* [Work order]:
Give back, exactly as written, the lines from the first line of the data below through the line with "brown pentagon: rotated 6 degrees clockwise", and omit the pictures.

* [Data to examine]:
----

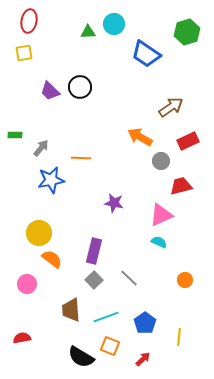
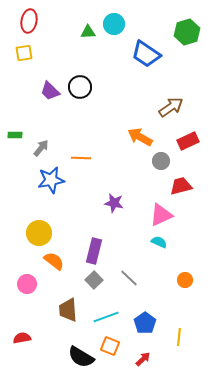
orange semicircle: moved 2 px right, 2 px down
brown trapezoid: moved 3 px left
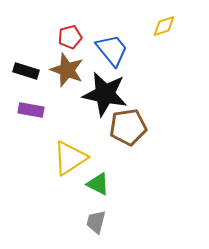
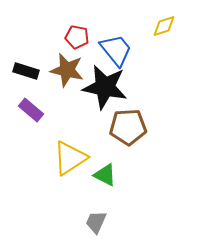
red pentagon: moved 7 px right; rotated 25 degrees clockwise
blue trapezoid: moved 4 px right
brown star: rotated 8 degrees counterclockwise
black star: moved 7 px up
purple rectangle: rotated 30 degrees clockwise
brown pentagon: rotated 6 degrees clockwise
green triangle: moved 7 px right, 9 px up
gray trapezoid: rotated 10 degrees clockwise
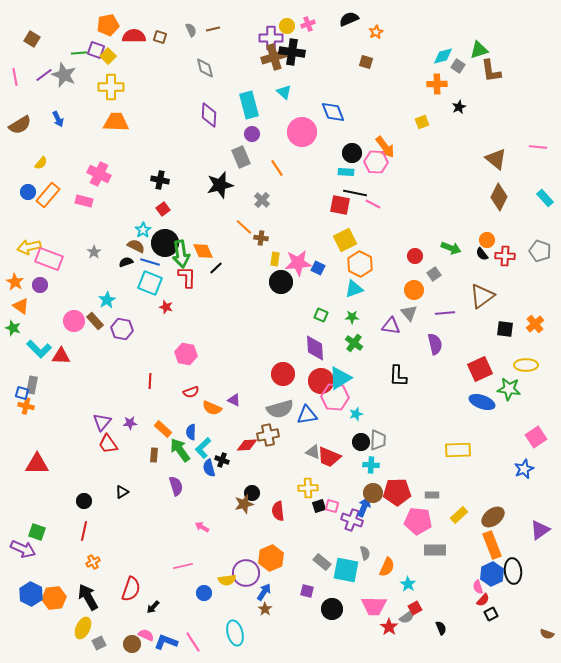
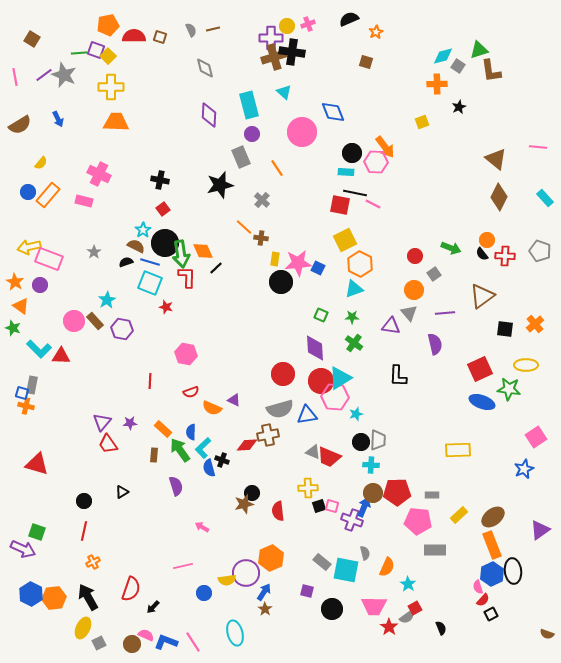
red triangle at (37, 464): rotated 15 degrees clockwise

----

* [Output for this exercise]:
orange semicircle: moved 2 px right, 2 px down
brown trapezoid: moved 3 px left
red pentagon: moved 7 px right; rotated 25 degrees clockwise
blue trapezoid: moved 4 px right
brown star: rotated 8 degrees counterclockwise
black star: moved 7 px up
purple rectangle: rotated 30 degrees clockwise
brown pentagon: rotated 6 degrees clockwise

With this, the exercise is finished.